Content starts

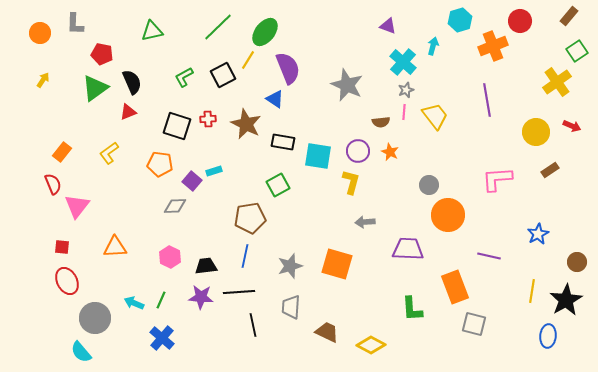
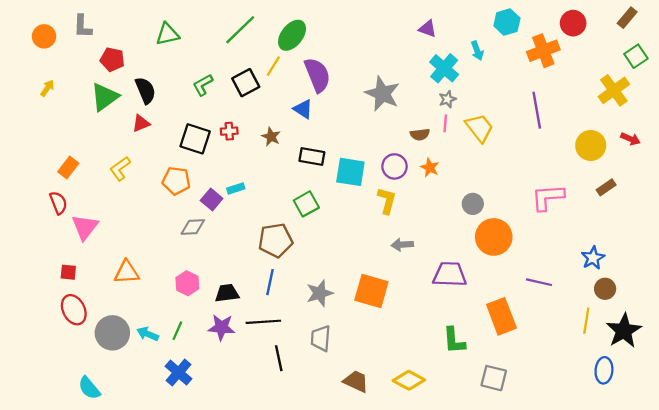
cyan arrow: (433, 46) -> (477, 51), turned 144
brown star: (246, 124) -> (271, 137), size x0.6
brown circle: (577, 262) -> (605, 289), moved
gray circle: (95, 318) -> (112, 333), moved
gray square: (474, 324) -> (494, 378), moved
brown trapezoid: (327, 332) -> (356, 381), moved

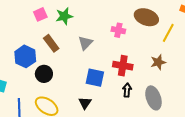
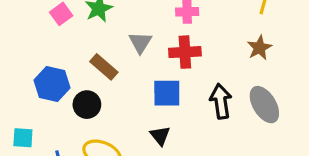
brown rectangle: (51, 43) -> (104, 67), moved
red cross: (123, 66) -> (185, 52), moved
black arrow: (127, 90) -> (221, 101), size x1.5

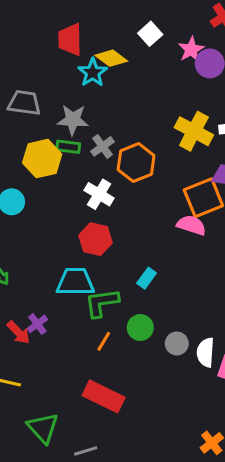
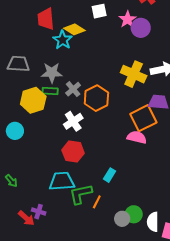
white square: (150, 34) -> (99, 11), turned 35
white cross: (99, 194) -> (73, 121), turned 30
purple cross: (37, 324) -> (39, 212), turned -32
green circle: (140, 328) -> (134, 214), moved
orange line: (104, 341) -> (97, 202), moved
gray circle: (177, 343) -> (122, 219), moved

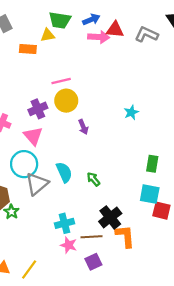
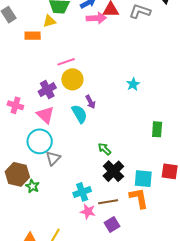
cyan semicircle: (64, 172) -> (79, 114), moved
gray triangle: (37, 184) -> (53, 158), size x0.7
cyan square: (150, 194) -> (143, 179), moved
black cross: (110, 217) -> (113, 171), moved

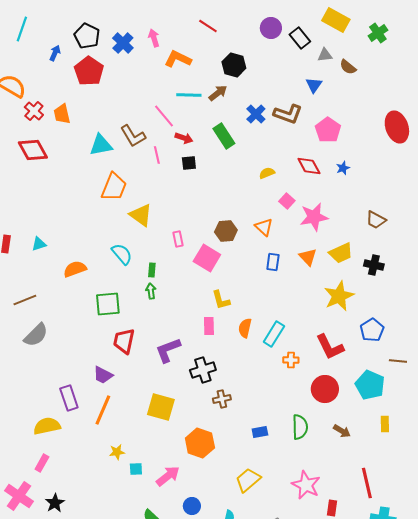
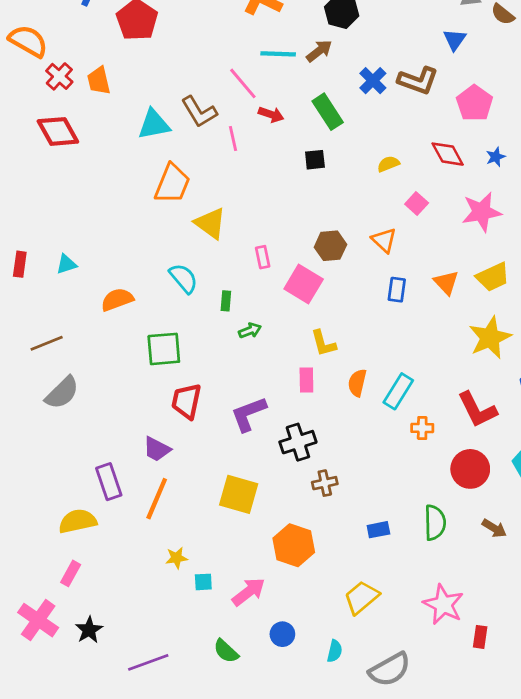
black square: (189, 163) -> (315, 160), moved
pink star: (314, 217) -> (482, 212), moved
green arrow: (151, 291) -> (250, 331), moved, turned 77

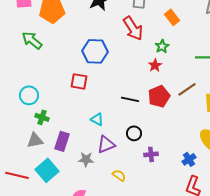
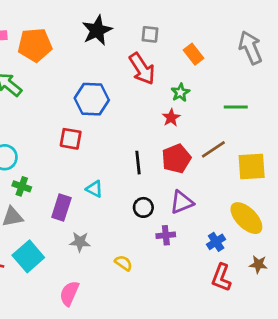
black line: (130, 99) -> (138, 163), turned 72
purple rectangle: (62, 141) -> (61, 207), moved
purple triangle: (106, 144) -> (182, 202), moved

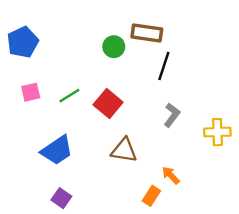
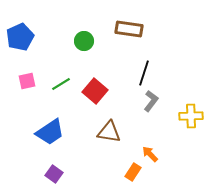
green circle: (114, 47) -> (84, 41), moved
black line: (164, 66) -> (144, 73), moved

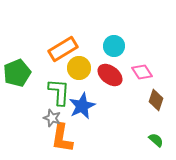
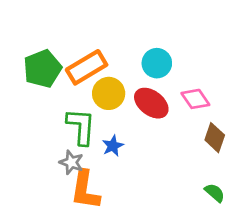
green pentagon: (17, 73) -> (42, 69), moved
blue star: (82, 106) -> (113, 146), size x0.6

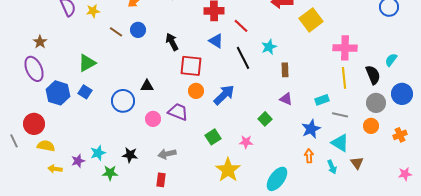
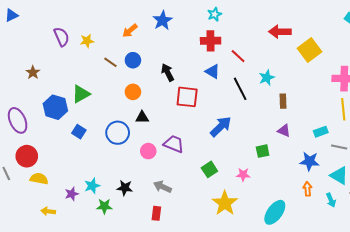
purple ellipse: (34, 69) -> (18, 120), moved
orange circle: (196, 91) -> (133, 92), moved
blue square: (85, 92) -> (79, 132), moved
blue hexagon: (58, 93) -> (55, 107), moved
green square: (265, 119) -> (263, 151), turned 32
blue star: (311, 129) -> (310, 161), turned 30
gray arrow: (167, 154) -> (163, 187), turned 36
yellow arrow: (55, 169) -> (48, 211), moved

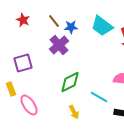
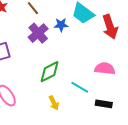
blue star: (71, 27) -> (61, 25), moved

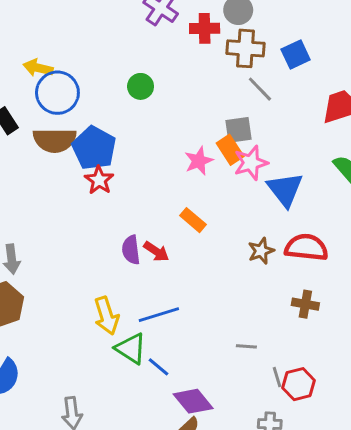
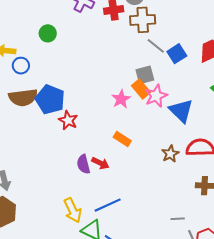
blue square: (296, 55) -> (177, 54), moved
green circle: (141, 86) -> (48, 33), moved
blue circle: (57, 93) -> (21, 66), size x0.6
red star: (99, 180) -> (68, 120), moved
gray line: (246, 346) -> (178, 219), moved

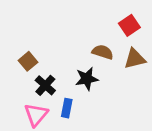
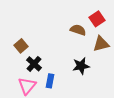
brown semicircle: (103, 52) -> (78, 30), moved
black star: (87, 79) -> (81, 66), moved

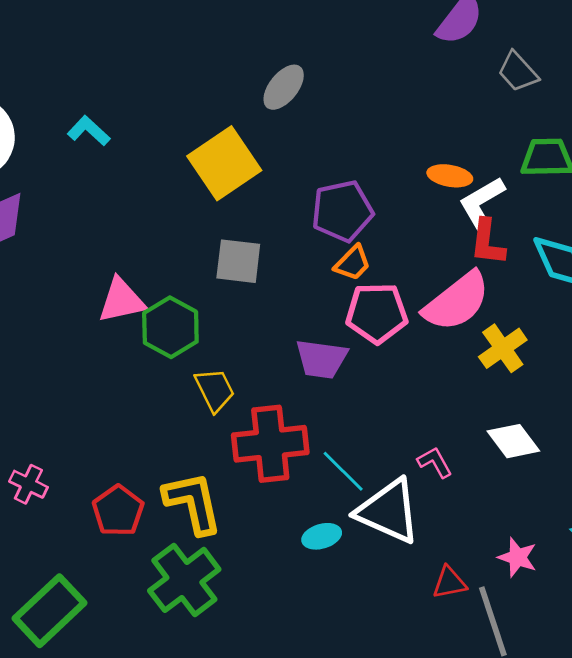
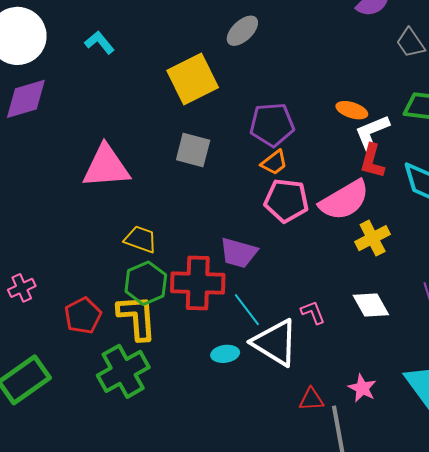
pink triangle: (122, 301) -> (106, 166), size x1.4
green hexagon: (170, 327) -> (146, 283), moved
purple trapezoid: (321, 359) -> (239, 253), moved
yellow trapezoid: (215, 390) -> (141, 239), moved, turned -52
pink cross: (28, 484) -> (22, 288), turned 32

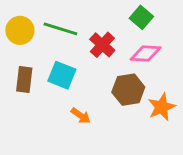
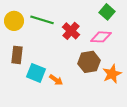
green square: (141, 17) -> (107, 12), moved
cyan square: (62, 75) -> (36, 73), moved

Content ends

### WHAT NEEDS TO BE DONE
Keeping pictures out, repeat exactly the lines from the one containing "red cross: (123, 66) -> (185, 52), moved" through the end of the listing.

### ANSWER FOR THIS EXERCISE
red cross: (123, 66) -> (185, 52), moved
black arrow: (127, 90) -> (221, 101), size x1.5

white square: (150, 34) -> (99, 11), turned 35
white cross: (99, 194) -> (73, 121), turned 30
purple cross: (37, 324) -> (39, 212), turned -32
green circle: (140, 328) -> (134, 214), moved
orange line: (104, 341) -> (97, 202), moved
gray circle: (177, 343) -> (122, 219), moved

cyan semicircle: (64, 172) -> (79, 114), moved
gray triangle: (37, 184) -> (53, 158), size x0.7
cyan square: (150, 194) -> (143, 179), moved
black cross: (110, 217) -> (113, 171), moved

black square: (189, 163) -> (315, 160), moved
pink star: (314, 217) -> (482, 212), moved
green arrow: (151, 291) -> (250, 331), moved, turned 77

black line: (130, 99) -> (138, 163), turned 72
purple rectangle: (62, 141) -> (61, 207), moved
purple triangle: (106, 144) -> (182, 202), moved

green circle: (114, 47) -> (84, 41), moved
black line: (164, 66) -> (144, 73), moved

green pentagon: (17, 73) -> (42, 69), moved
blue star: (82, 106) -> (113, 146), size x0.6

purple ellipse: (34, 69) -> (18, 120), moved
orange circle: (196, 91) -> (133, 92), moved
blue square: (85, 92) -> (79, 132), moved
blue hexagon: (58, 93) -> (55, 107), moved
green square: (265, 119) -> (263, 151), turned 32
blue star: (311, 129) -> (310, 161), turned 30
gray arrow: (167, 154) -> (163, 187), turned 36
yellow arrow: (55, 169) -> (48, 211), moved

blue star: (71, 27) -> (61, 25), moved

blue square: (296, 55) -> (177, 54), moved
green circle: (141, 86) -> (48, 33), moved
blue circle: (57, 93) -> (21, 66), size x0.6
red star: (99, 180) -> (68, 120), moved
gray line: (246, 346) -> (178, 219), moved

brown semicircle: (103, 52) -> (78, 30), moved
black star: (87, 79) -> (81, 66), moved

pink triangle: (122, 301) -> (106, 166), size x1.4
green hexagon: (170, 327) -> (146, 283), moved
purple trapezoid: (321, 359) -> (239, 253), moved
yellow trapezoid: (215, 390) -> (141, 239), moved, turned -52
pink cross: (28, 484) -> (22, 288), turned 32

green square: (141, 17) -> (107, 12), moved
cyan square: (62, 75) -> (36, 73), moved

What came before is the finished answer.